WHAT NEEDS TO BE DONE: Nothing before the line containing "LED3: yellow -> blue" should appear; please restate that line and every later line word for word through the end of the listing.

((

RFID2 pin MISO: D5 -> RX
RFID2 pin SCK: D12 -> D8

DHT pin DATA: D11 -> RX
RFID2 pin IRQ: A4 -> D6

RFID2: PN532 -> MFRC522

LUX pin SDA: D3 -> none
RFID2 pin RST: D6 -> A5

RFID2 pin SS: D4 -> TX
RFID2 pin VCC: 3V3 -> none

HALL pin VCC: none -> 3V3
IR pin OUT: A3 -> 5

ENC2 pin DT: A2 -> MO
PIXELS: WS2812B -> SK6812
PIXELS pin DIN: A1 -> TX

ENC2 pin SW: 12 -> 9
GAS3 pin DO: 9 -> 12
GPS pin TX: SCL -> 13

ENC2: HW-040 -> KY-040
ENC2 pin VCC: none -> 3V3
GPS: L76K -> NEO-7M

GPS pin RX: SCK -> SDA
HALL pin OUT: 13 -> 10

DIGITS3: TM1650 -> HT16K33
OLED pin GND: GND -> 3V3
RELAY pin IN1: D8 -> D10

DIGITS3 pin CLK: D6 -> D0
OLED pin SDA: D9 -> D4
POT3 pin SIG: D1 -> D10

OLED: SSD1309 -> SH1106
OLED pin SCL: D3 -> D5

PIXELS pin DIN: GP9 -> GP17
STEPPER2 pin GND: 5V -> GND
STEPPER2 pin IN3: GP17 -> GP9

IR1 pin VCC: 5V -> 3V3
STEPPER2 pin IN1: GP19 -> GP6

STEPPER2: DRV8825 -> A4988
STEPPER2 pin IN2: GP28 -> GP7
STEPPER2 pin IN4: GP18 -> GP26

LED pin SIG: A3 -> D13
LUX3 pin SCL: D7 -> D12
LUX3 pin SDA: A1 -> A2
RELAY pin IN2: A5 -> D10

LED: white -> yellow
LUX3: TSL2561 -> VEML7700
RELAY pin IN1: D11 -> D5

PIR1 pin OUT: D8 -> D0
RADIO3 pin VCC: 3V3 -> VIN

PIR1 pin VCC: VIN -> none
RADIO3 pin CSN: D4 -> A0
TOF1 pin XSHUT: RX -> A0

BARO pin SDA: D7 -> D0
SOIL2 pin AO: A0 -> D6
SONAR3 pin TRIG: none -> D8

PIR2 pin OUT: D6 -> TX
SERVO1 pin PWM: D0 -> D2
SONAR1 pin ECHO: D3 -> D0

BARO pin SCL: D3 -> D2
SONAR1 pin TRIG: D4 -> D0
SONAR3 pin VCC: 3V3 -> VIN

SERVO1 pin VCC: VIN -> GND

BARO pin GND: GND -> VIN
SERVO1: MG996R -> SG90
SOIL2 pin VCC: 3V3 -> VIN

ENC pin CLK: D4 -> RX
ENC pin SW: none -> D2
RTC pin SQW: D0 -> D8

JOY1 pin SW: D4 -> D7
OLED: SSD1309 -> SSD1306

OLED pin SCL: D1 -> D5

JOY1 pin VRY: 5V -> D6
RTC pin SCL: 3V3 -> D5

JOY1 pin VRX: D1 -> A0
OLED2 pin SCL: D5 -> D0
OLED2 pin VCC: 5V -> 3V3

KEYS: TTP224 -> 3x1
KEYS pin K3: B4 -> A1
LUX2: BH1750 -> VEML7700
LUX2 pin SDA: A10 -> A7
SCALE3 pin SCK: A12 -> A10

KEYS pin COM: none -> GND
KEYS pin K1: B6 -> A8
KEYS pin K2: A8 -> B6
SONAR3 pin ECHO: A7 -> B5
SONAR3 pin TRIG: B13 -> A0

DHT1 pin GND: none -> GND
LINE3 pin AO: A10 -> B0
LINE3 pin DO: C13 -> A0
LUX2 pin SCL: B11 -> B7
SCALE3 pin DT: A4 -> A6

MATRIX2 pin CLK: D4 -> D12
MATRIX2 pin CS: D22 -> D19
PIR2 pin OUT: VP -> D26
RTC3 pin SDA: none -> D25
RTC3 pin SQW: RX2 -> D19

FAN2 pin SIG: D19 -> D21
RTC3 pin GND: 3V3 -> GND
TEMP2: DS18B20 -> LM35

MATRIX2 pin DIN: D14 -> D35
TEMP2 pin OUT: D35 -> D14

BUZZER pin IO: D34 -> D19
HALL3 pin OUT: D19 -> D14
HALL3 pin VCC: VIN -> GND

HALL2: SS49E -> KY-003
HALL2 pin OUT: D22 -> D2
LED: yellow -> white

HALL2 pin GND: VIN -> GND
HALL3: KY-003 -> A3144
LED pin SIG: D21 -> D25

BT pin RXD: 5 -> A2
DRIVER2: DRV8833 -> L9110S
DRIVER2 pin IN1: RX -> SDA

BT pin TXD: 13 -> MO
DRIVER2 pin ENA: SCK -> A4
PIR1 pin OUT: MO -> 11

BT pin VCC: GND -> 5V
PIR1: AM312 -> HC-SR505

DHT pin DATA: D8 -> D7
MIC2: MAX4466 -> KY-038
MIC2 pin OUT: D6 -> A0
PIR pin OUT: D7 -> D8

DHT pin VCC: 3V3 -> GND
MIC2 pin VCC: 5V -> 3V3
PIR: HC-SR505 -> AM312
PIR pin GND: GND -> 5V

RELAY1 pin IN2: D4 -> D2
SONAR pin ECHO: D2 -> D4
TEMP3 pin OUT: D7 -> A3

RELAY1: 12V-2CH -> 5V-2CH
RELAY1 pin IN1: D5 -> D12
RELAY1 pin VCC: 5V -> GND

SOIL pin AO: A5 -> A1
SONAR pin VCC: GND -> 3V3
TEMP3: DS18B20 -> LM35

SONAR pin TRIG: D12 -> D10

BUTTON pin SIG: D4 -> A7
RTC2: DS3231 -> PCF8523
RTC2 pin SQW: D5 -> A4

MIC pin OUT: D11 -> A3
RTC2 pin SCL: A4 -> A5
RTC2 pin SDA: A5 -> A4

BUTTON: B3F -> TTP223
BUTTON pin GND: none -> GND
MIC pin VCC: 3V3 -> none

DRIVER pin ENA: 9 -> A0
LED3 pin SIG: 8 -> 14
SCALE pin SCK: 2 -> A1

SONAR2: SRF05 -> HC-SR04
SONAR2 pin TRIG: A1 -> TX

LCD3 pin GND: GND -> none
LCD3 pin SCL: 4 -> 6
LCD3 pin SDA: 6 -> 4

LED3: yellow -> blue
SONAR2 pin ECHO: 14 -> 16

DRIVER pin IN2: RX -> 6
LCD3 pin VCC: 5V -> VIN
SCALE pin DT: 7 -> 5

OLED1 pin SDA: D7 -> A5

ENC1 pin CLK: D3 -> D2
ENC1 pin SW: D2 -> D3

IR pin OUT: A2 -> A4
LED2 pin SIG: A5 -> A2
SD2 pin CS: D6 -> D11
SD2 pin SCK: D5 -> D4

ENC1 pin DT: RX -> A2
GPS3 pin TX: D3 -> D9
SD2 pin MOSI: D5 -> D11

))

COMPLETED TASK:
LED3: yellow -> blue
SONAR2 pin ECHO: 14 -> 16

DRIVER pin IN2: RX -> 6
LCD3 pin VCC: 5V -> VIN
SCALE pin DT: 7 -> 5

OLED1 pin SDA: D7 -> A5

ENC1 pin CLK: D3 -> D2
ENC1 pin SW: D2 -> D3

IR pin OUT: A2 -> A4
LED2 pin SIG: A5 -> A2
SD2 pin CS: D6 -> D11
SD2 pin SCK: D5 -> D4

ENC1 pin DT: RX -> A2
GPS3 pin TX: D3 -> D9
SD2 pin MOSI: D5 -> D11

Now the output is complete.